PROBLEM DETAILS: Print every entry below exactly, leaving out the pictures.

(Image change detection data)
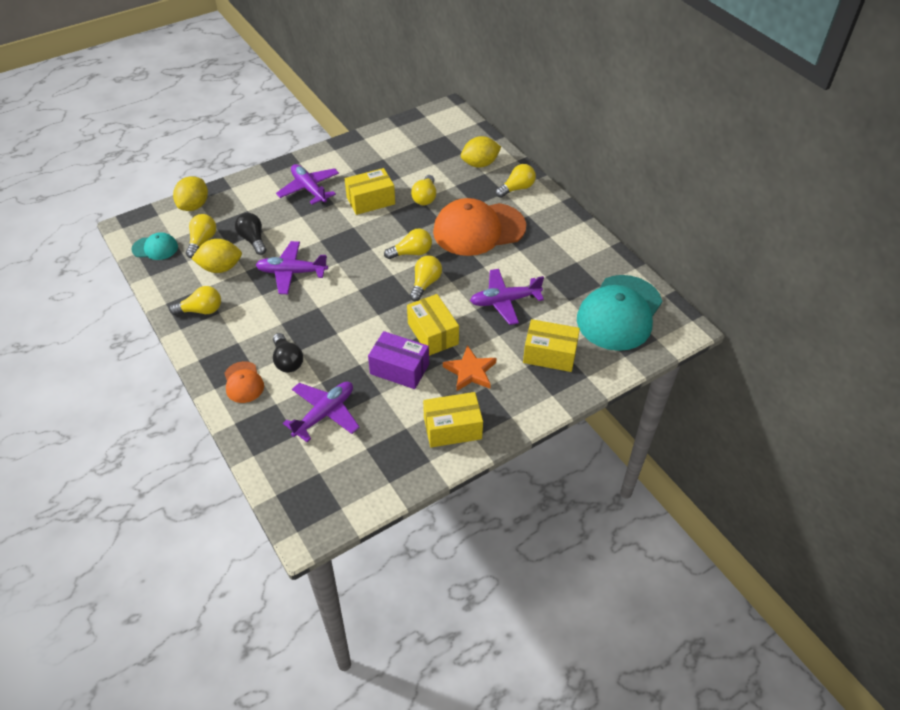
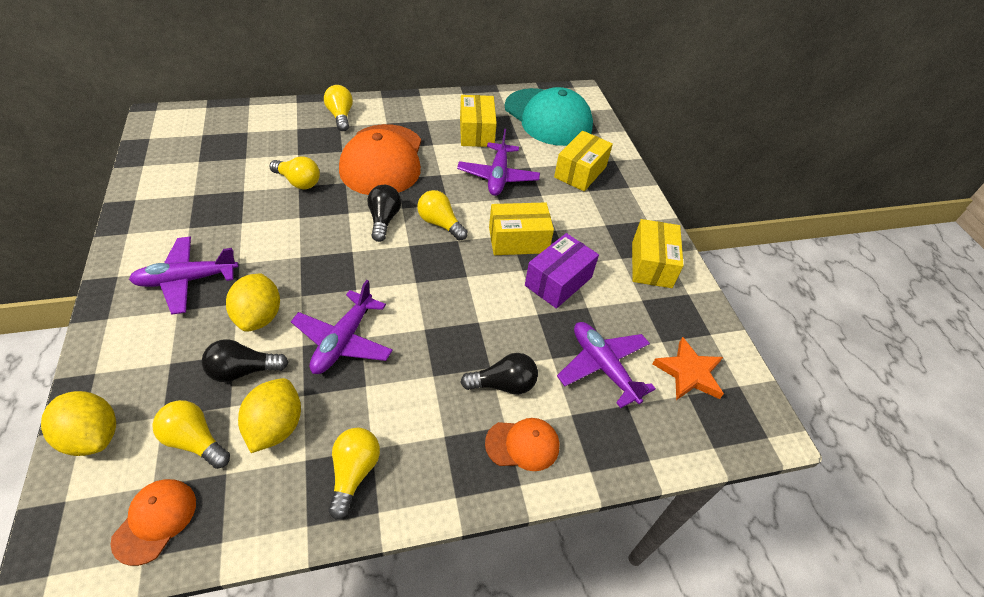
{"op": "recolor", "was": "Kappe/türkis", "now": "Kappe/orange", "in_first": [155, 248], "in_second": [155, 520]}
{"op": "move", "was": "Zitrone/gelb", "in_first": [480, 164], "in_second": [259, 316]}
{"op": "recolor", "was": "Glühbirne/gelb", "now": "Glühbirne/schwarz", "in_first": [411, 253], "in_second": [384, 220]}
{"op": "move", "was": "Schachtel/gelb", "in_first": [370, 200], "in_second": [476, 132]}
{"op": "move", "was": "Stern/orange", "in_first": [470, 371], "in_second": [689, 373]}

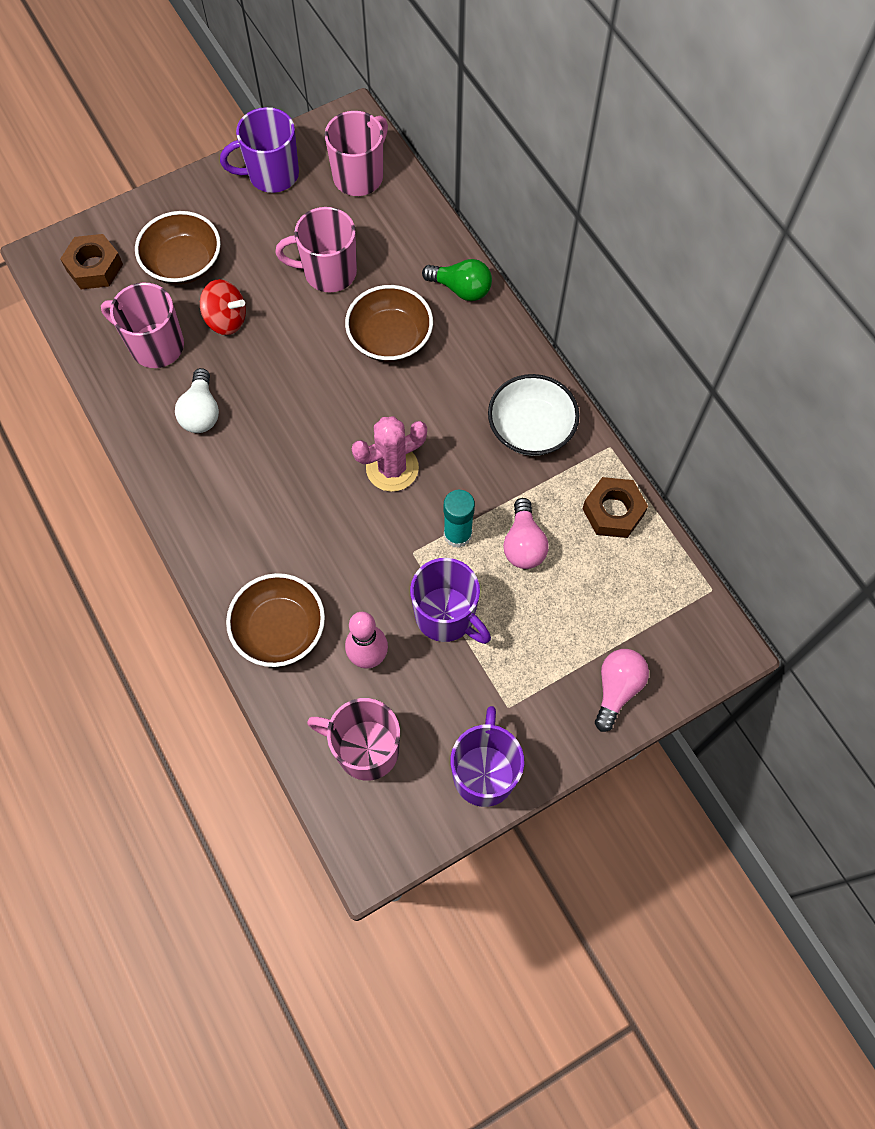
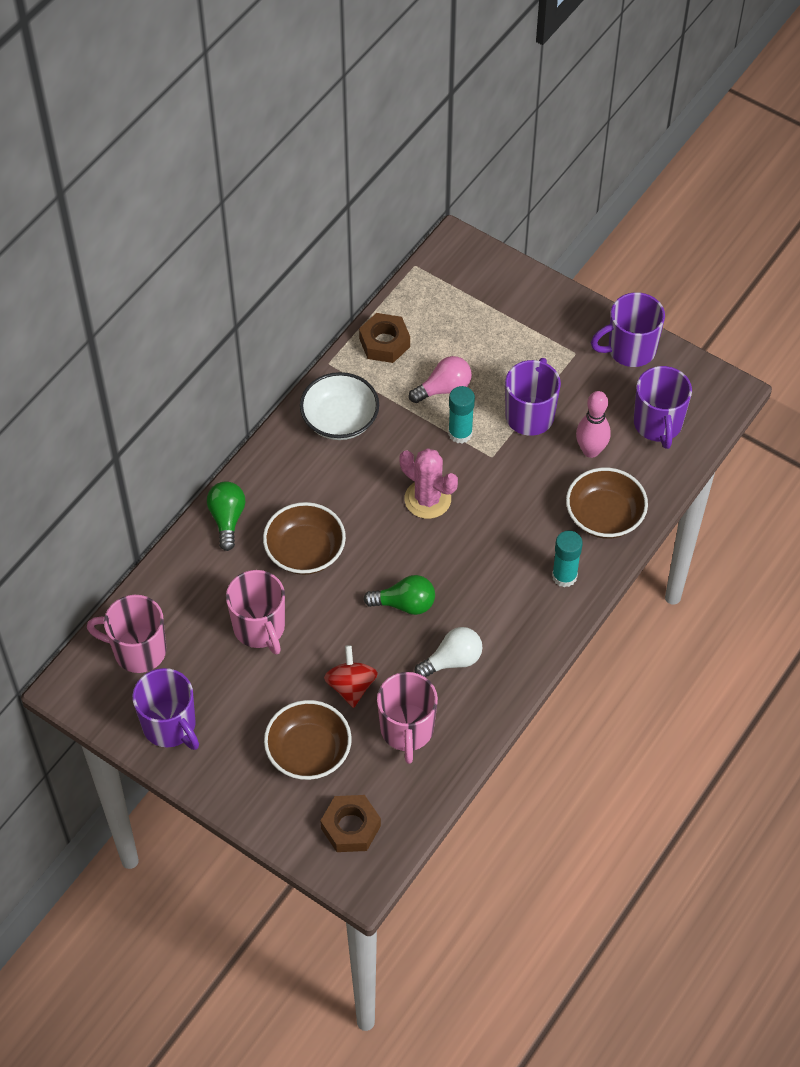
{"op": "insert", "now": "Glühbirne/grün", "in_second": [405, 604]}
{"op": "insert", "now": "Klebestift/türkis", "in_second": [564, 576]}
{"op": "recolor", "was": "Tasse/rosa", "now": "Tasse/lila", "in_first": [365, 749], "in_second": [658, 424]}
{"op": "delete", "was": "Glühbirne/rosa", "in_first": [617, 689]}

RESPONSE BOX:
{"op": "recolor", "was": "Kappe/türkis", "now": "Kappe/orange", "in_first": [155, 248], "in_second": [155, 520]}
{"op": "move", "was": "Zitrone/gelb", "in_first": [480, 164], "in_second": [259, 316]}
{"op": "recolor", "was": "Glühbirne/gelb", "now": "Glühbirne/schwarz", "in_first": [411, 253], "in_second": [384, 220]}
{"op": "move", "was": "Schachtel/gelb", "in_first": [370, 200], "in_second": [476, 132]}
{"op": "move", "was": "Stern/orange", "in_first": [470, 371], "in_second": [689, 373]}

{"op": "insert", "now": "Glühbirne/grün", "in_second": [405, 604]}
{"op": "insert", "now": "Klebestift/türkis", "in_second": [564, 576]}
{"op": "recolor", "was": "Tasse/rosa", "now": "Tasse/lila", "in_first": [365, 749], "in_second": [658, 424]}
{"op": "delete", "was": "Glühbirne/rosa", "in_first": [617, 689]}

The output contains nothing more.